__Task objective__:
Using the data below, gather each line that includes the word "brown".

__Source material__:
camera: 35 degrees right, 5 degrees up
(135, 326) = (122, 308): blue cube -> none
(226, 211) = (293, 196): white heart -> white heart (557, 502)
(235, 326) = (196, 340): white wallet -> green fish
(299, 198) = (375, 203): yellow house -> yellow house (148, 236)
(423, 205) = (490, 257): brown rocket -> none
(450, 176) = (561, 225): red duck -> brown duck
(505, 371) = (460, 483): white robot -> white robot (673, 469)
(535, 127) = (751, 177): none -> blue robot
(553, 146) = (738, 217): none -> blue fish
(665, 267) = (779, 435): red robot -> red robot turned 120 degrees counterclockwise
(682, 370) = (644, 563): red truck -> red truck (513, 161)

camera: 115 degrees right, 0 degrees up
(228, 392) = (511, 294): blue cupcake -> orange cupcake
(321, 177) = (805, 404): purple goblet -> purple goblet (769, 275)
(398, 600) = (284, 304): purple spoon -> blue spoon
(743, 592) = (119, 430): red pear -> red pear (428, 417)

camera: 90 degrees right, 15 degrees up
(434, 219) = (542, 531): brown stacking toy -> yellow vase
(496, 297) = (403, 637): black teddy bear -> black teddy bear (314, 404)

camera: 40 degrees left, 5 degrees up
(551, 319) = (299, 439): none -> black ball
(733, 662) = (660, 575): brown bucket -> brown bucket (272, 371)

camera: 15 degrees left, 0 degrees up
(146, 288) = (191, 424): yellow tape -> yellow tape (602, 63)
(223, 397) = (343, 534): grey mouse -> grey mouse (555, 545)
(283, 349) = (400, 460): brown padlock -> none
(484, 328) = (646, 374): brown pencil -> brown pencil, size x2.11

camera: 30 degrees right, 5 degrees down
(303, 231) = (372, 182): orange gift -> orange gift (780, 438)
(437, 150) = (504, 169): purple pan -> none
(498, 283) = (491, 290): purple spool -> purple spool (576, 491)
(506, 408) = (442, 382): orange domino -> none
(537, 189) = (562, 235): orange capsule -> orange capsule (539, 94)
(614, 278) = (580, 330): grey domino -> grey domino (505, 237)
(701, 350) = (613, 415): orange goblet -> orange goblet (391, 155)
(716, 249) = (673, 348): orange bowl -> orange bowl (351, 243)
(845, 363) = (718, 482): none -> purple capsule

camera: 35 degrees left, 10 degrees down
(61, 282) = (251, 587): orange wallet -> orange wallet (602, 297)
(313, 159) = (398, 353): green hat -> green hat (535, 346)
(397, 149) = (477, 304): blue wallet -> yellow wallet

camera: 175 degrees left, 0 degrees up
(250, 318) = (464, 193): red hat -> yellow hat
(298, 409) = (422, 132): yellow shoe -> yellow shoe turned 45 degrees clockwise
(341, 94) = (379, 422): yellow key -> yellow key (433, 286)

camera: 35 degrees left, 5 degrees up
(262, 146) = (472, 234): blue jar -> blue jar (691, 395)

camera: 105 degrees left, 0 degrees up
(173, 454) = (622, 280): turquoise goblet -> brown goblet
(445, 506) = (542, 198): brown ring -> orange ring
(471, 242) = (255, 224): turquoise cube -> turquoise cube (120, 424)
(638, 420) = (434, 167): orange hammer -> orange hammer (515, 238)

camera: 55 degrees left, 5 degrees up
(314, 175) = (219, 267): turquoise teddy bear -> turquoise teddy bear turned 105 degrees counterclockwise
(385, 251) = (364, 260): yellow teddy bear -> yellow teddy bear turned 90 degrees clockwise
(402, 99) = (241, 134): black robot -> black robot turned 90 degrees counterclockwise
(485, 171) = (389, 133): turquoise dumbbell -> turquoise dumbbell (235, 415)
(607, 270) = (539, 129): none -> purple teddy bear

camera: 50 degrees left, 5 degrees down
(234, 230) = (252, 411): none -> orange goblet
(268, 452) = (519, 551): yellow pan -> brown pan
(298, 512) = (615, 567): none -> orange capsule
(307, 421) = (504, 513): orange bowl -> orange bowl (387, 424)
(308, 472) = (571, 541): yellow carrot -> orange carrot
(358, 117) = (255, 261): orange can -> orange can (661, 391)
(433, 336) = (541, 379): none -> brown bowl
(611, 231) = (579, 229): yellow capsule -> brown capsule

__Response to this task__:
(423, 205) = (490, 257): brown rocket -> none
(450, 176) = (561, 225): red duck -> brown duck
(434, 219) = (542, 531): brown stacking toy -> yellow vase
(733, 662) = (660, 575): brown bucket -> brown bucket (272, 371)
(283, 349) = (400, 460): brown padlock -> none
(484, 328) = (646, 374): brown pencil -> brown pencil, size x2.11
(173, 454) = (622, 280): turquoise goblet -> brown goblet
(445, 506) = (542, 198): brown ring -> orange ring
(268, 452) = (519, 551): yellow pan -> brown pan
(433, 336) = (541, 379): none -> brown bowl
(611, 231) = (579, 229): yellow capsule -> brown capsule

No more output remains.